Information provided
---+---

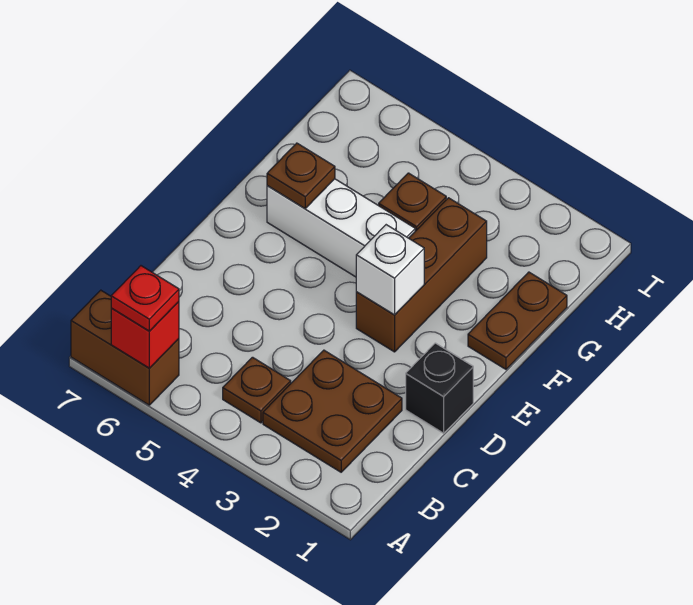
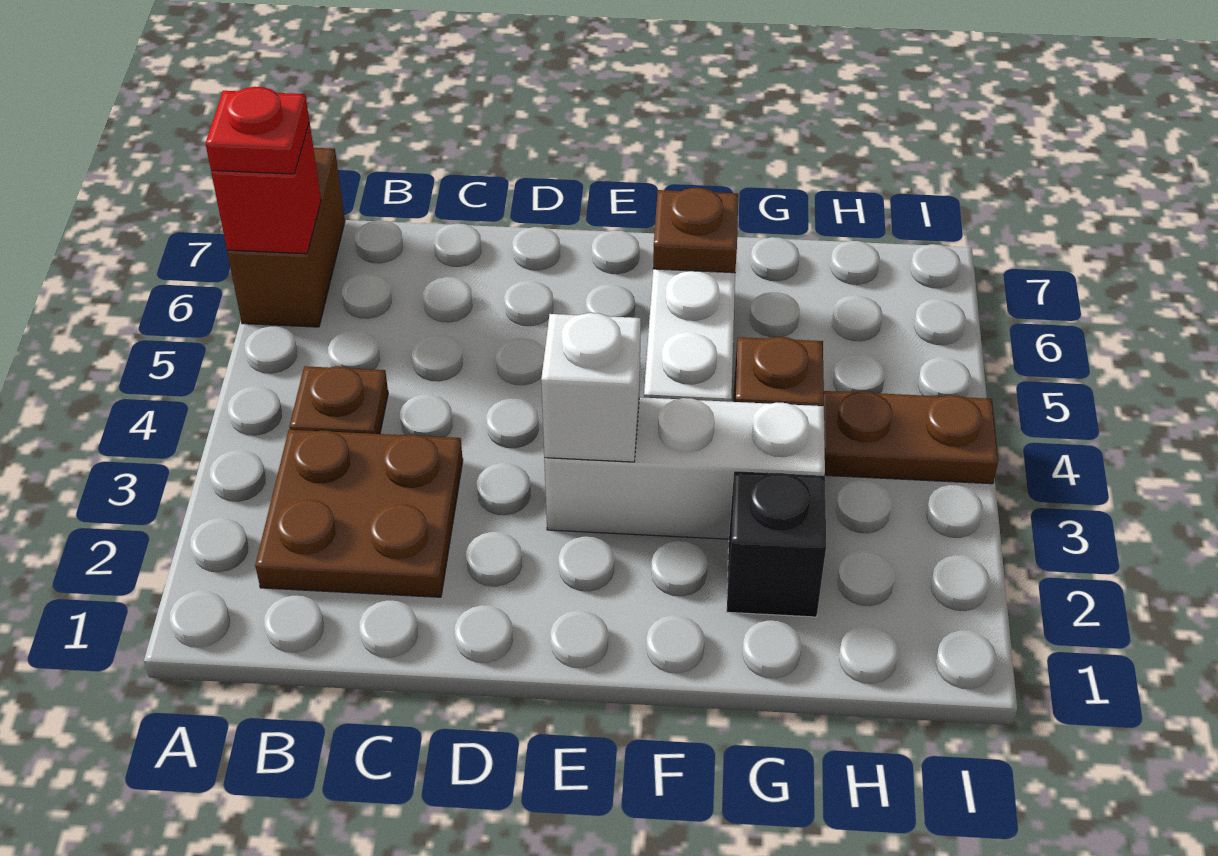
black brick D1 level 1 -> black brick G2 level 1
brown brick E3:G3 level 1 -> white brick E3:G3 level 1
brown plate F1:G1 level 1 -> brown plate H4:I4 level 1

---+---

Exercise goal
Repeat exactly the lines above from the line that contains "brown brick E3:G3" through the end. Include both of these ends; leave out everything else.

Reply
brown brick E3:G3 level 1 -> white brick E3:G3 level 1
brown plate F1:G1 level 1 -> brown plate H4:I4 level 1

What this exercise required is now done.